_What you need to do:_
Reproduce the entries that follow exactly, dropping each image.

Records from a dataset
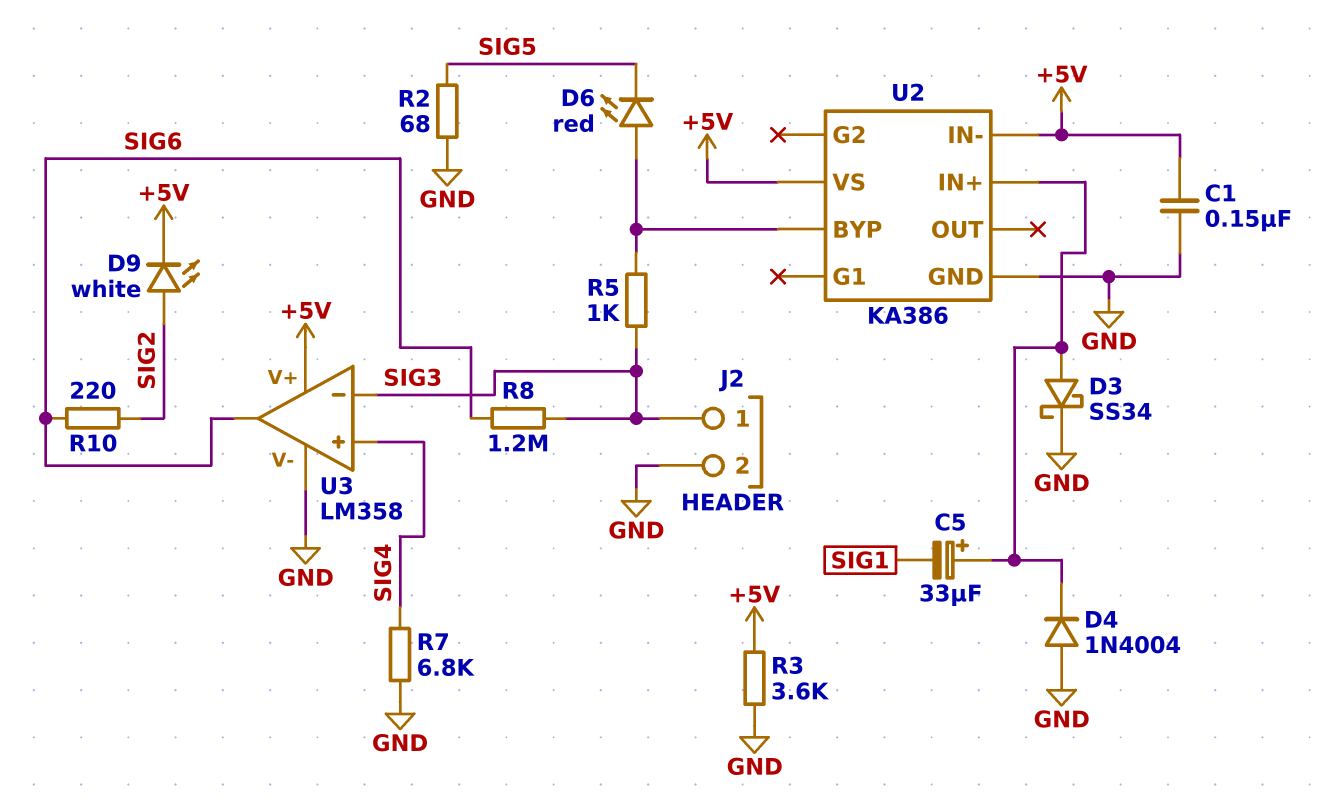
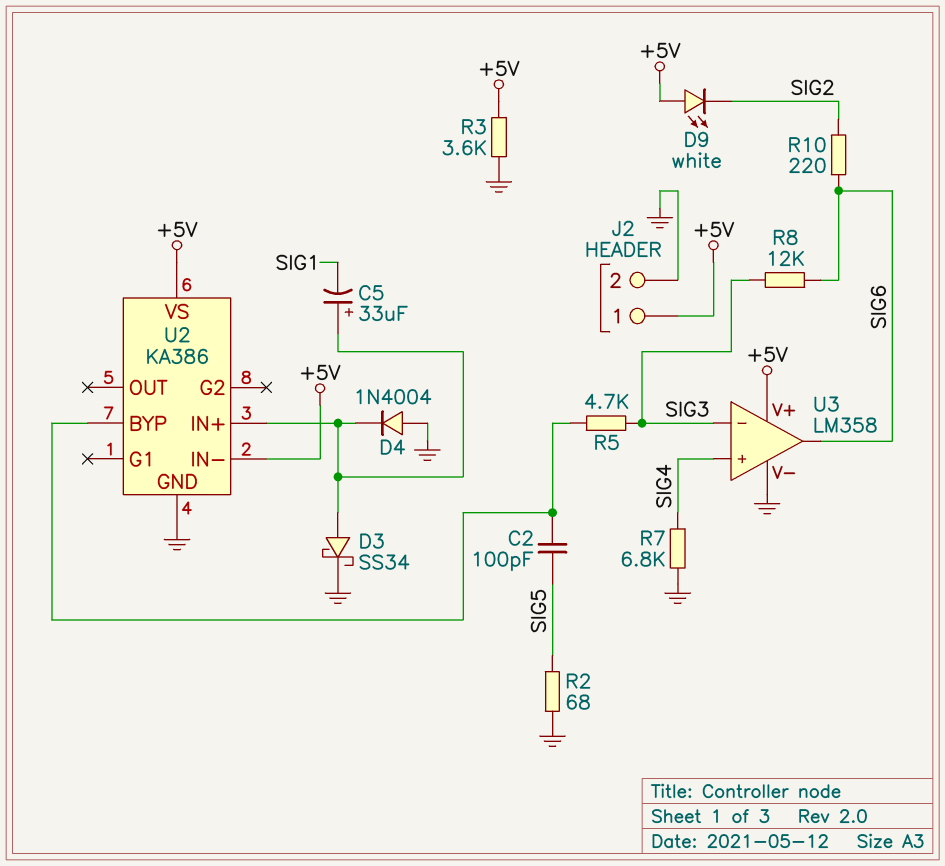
C1: 150nF (+5V, GND) -> none
C2: none -> 100pF (SIG5, U2/BYP)
D6: LED red (A U2/BYP, K SIG5) -> none
D9: LED white (A SIG2, K +5V) -> LED white (A +5V, K SIG2)
J2 pin 1: SIG3 -> +5V
R5: 1k (SIG3, U2/BYP) -> 4.7k (SIG3, U2/BYP)
R8: 1.2M (SIG3, SIG6) -> 12k (SIG3, SIG6)

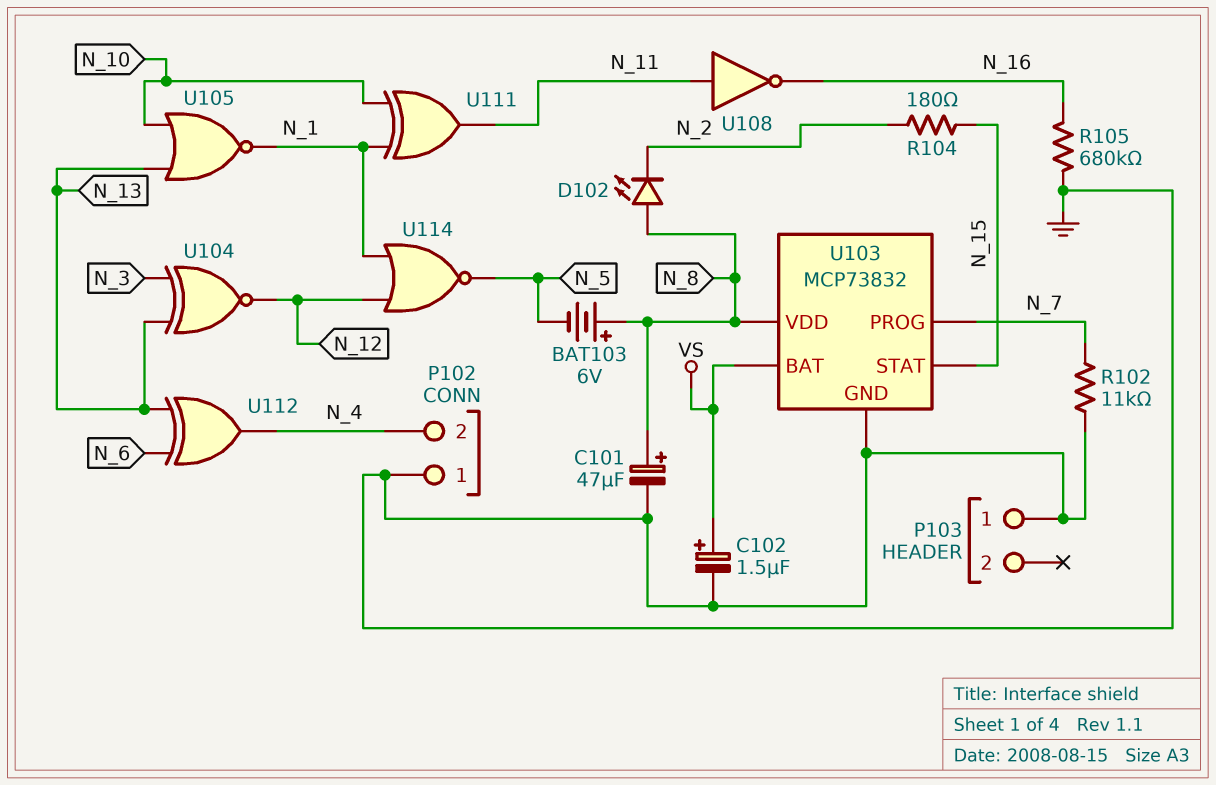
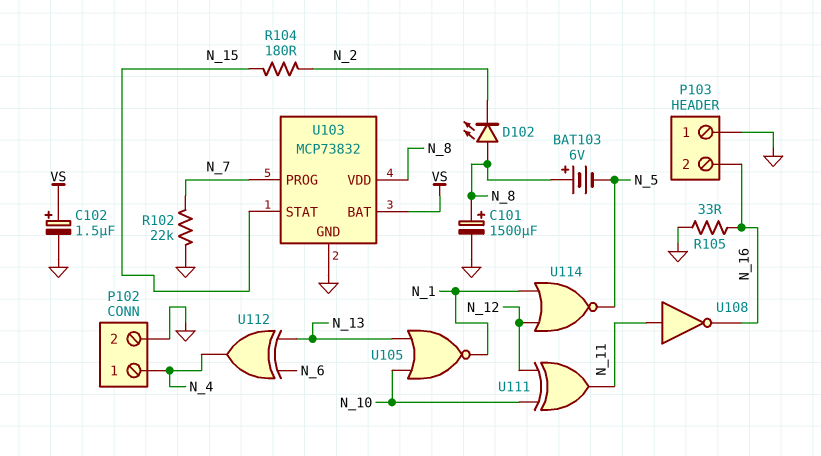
C101: 47uF (plus N_8, minus GND) -> 1500uF (plus N_8, minus GND)
P102 pin 1: GND -> N_4
P102 pin 2: N_4 -> GND
P103 pin 2: none -> N_16
R102: 11k (GND, N_7) -> 22k (GND, N_7)
R105: 680k (GND, N_16) -> 33 (GND, N_16)
U104: XNOR (in N_3, in N_13, out N_12) -> none
U111: XOR (in N_1, in N_10, out N_11) -> XOR (in N_10, in N_12, out N_11)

_Result below:_
C1: 150nF (+5V, GND) -> none
C2: none -> 100pF (SIG5, U2/BYP)
D6: LED red (A U2/BYP, K SIG5) -> none
D9: LED white (A SIG2, K +5V) -> LED white (A +5V, K SIG2)
J2 pin 1: SIG3 -> +5V
R5: 1k (SIG3, U2/BYP) -> 4.7k (SIG3, U2/BYP)
R8: 1.2M (SIG3, SIG6) -> 12k (SIG3, SIG6)

C101: 47uF (plus N_8, minus GND) -> 1500uF (plus N_8, minus GND)
P102 pin 1: GND -> N_4
P102 pin 2: N_4 -> GND
P103 pin 2: none -> N_16
R102: 11k (GND, N_7) -> 22k (GND, N_7)
R105: 680k (GND, N_16) -> 33 (GND, N_16)
U104: XNOR (in N_3, in N_13, out N_12) -> none
U111: XOR (in N_1, in N_10, out N_11) -> XOR (in N_10, in N_12, out N_11)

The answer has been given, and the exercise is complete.